RECORDED DATA:
--------------------------------------------------
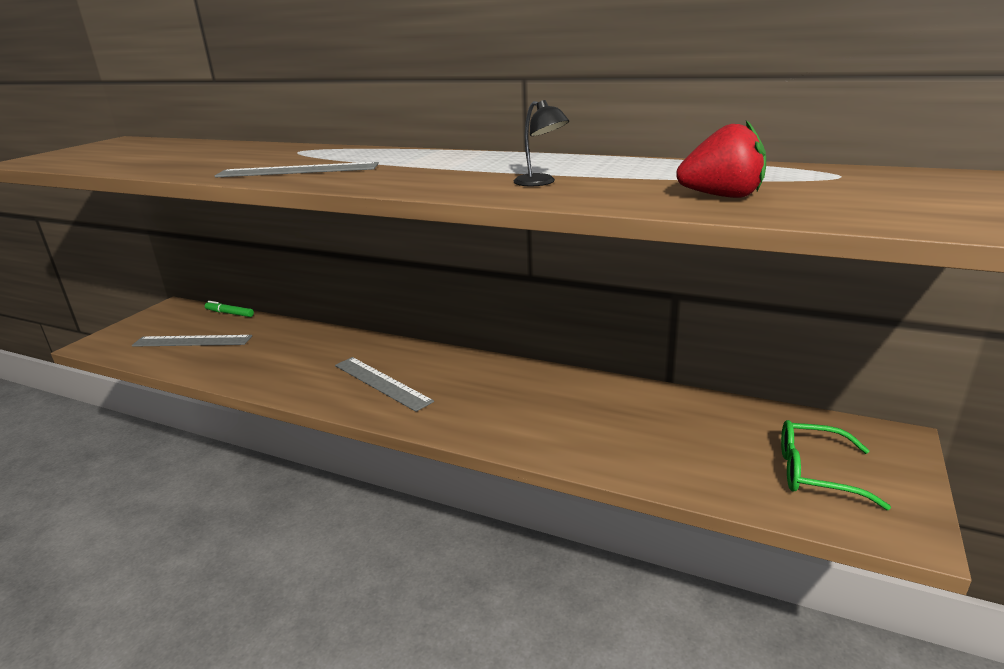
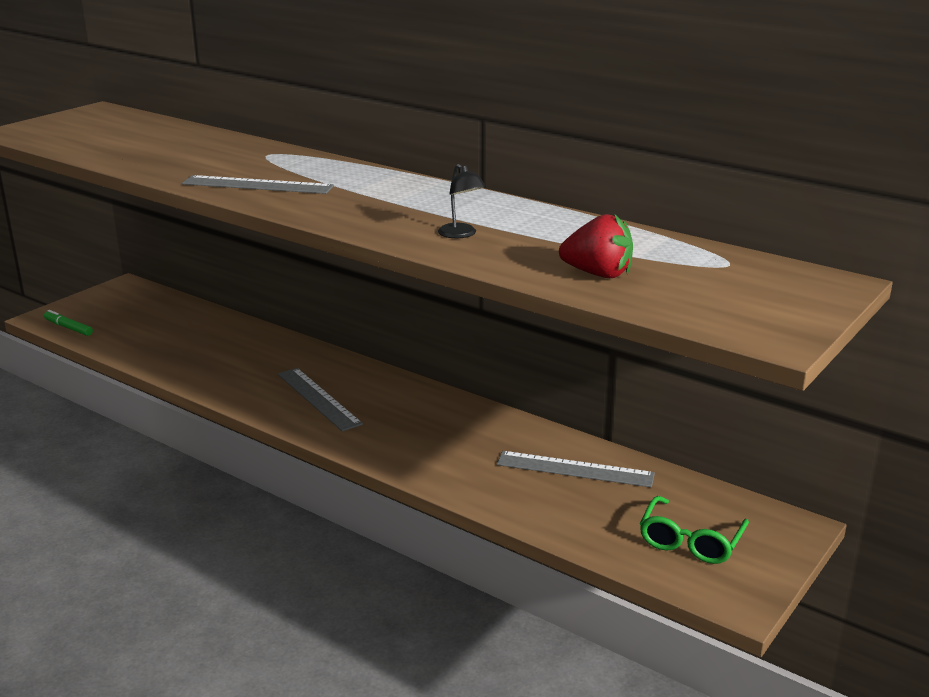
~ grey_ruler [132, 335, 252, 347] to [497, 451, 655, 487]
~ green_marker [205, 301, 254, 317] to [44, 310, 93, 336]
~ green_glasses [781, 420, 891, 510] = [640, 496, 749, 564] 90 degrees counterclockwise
--------------------------------------------------
EXERCISE GOAL:
Would you copy all of the data exactly? Keep the pictures out of it.

TASK RESULT:
~ grey_ruler [132, 335, 252, 347] to [497, 451, 655, 487]
~ green_marker [205, 301, 254, 317] to [44, 310, 93, 336]
~ green_glasses [781, 420, 891, 510] = [640, 496, 749, 564] 90 degrees counterclockwise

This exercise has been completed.